→ TASK: Give back the full listing verbatim, apart from its images.

→ DATA SHOWN:
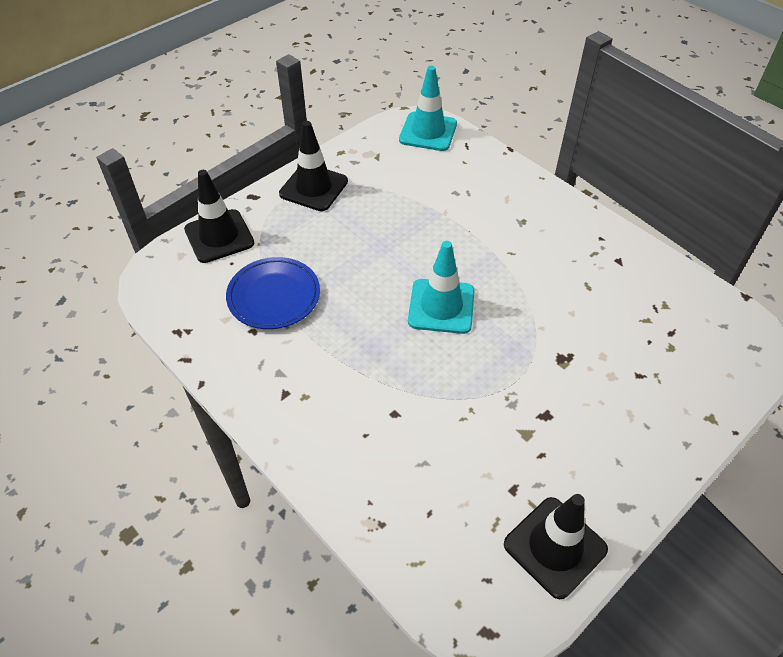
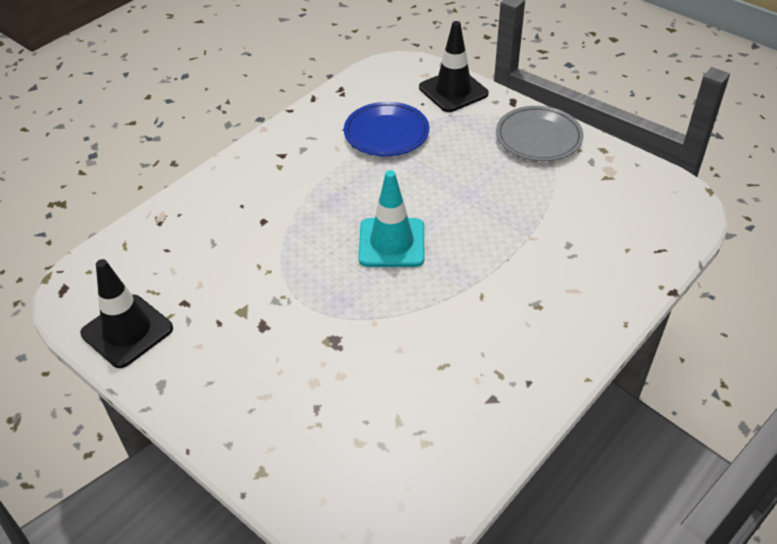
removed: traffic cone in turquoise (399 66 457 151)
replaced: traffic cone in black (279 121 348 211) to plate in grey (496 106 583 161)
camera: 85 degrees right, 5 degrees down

→ RESPONSE FOR THIS EXERCISE:
removed: traffic cone in turquoise (399 66 457 151)
replaced: traffic cone in black (279 121 348 211) to plate in grey (496 106 583 161)
camera: 85 degrees right, 5 degrees down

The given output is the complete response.